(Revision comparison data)
= Beginning of Section =

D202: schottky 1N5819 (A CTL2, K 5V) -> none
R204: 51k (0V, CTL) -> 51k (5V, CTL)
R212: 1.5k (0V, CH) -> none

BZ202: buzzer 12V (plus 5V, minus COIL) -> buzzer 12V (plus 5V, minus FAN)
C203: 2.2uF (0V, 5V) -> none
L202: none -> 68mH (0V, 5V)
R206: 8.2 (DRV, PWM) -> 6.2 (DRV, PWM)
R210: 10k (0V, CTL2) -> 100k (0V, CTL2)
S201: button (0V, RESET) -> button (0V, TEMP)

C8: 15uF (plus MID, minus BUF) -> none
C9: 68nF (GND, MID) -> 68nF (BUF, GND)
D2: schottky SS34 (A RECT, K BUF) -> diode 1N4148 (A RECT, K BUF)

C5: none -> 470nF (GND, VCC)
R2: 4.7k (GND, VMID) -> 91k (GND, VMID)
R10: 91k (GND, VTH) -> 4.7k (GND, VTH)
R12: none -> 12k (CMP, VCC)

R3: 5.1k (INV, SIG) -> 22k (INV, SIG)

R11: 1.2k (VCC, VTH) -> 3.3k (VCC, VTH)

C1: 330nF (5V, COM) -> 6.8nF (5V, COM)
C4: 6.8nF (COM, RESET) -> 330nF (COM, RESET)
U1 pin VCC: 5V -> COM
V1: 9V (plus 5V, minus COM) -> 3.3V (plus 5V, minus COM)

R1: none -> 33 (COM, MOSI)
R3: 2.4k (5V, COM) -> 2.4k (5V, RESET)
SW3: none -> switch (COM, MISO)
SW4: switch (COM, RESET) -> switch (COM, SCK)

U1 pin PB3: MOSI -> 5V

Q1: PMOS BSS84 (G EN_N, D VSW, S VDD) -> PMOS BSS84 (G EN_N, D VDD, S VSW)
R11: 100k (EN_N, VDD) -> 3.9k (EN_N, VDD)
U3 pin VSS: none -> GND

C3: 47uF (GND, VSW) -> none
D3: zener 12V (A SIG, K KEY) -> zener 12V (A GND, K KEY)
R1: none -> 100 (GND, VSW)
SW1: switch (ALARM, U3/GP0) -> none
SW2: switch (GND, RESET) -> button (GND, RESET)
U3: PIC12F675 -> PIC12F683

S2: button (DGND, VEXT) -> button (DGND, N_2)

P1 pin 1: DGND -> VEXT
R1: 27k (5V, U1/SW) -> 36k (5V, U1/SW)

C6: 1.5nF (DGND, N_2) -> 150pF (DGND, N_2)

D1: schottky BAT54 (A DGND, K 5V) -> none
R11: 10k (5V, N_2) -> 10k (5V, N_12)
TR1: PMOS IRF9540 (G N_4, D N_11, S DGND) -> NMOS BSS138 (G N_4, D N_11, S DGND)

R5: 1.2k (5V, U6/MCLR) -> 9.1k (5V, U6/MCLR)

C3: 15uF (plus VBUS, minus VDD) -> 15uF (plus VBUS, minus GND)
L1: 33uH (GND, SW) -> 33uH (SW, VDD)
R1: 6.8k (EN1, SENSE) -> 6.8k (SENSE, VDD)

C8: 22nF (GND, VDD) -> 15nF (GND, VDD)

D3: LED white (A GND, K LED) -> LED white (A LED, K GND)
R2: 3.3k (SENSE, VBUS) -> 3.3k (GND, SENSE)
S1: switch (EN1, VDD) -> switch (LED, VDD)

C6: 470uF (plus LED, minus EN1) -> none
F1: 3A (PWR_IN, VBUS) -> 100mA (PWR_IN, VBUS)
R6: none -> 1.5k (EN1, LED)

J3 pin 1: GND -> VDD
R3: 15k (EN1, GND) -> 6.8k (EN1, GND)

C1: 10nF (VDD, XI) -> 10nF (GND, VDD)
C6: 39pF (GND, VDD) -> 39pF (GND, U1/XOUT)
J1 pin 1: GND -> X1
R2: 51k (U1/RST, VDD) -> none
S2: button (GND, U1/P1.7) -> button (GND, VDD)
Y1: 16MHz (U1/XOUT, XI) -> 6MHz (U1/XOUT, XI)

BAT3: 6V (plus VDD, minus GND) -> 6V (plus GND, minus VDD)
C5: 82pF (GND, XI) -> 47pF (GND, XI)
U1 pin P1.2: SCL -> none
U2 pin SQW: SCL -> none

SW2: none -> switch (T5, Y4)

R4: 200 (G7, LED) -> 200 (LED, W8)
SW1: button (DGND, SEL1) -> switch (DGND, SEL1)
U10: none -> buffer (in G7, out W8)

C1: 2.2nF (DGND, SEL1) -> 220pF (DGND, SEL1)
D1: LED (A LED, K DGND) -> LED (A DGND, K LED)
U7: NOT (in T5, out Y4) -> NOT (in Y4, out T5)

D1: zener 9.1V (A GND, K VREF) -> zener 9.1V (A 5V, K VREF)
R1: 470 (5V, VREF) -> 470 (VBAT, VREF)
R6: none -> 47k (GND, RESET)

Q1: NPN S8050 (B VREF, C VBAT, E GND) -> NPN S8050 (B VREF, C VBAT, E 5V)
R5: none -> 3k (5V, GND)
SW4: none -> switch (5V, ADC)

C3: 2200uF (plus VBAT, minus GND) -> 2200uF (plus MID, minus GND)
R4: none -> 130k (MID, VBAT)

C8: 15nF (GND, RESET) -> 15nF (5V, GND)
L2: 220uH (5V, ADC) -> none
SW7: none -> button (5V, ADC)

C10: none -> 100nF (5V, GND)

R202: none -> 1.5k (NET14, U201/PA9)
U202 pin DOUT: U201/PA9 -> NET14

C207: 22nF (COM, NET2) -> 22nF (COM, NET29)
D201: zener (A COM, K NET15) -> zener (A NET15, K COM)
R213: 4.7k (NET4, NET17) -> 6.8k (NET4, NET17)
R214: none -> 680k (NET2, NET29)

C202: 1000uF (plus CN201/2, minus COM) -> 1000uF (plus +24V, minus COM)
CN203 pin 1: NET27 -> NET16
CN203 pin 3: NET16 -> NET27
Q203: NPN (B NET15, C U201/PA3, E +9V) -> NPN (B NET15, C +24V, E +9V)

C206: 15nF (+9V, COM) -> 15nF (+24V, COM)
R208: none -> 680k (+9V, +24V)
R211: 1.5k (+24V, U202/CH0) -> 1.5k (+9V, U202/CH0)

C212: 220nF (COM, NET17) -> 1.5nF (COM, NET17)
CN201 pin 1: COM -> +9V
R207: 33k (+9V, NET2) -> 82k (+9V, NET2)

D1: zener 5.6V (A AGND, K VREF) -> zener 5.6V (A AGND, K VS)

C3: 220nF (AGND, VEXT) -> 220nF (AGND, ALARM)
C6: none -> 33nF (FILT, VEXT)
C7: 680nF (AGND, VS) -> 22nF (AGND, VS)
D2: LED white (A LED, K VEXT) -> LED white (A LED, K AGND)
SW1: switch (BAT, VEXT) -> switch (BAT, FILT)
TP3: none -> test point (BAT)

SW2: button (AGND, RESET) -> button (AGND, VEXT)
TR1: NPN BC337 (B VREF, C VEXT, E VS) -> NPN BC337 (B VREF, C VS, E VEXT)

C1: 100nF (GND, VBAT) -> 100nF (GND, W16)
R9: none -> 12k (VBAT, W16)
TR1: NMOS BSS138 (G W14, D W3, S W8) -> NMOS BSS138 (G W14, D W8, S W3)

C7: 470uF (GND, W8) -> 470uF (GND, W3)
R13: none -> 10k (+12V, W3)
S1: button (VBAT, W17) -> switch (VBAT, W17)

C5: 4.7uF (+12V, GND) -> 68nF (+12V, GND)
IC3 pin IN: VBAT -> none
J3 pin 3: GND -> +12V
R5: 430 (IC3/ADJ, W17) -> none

= End of Section =

## TASK DIRECTIONS
Would you tally the lines above holding "VBUS" and reply with the total alone?

## TASK RESULT
3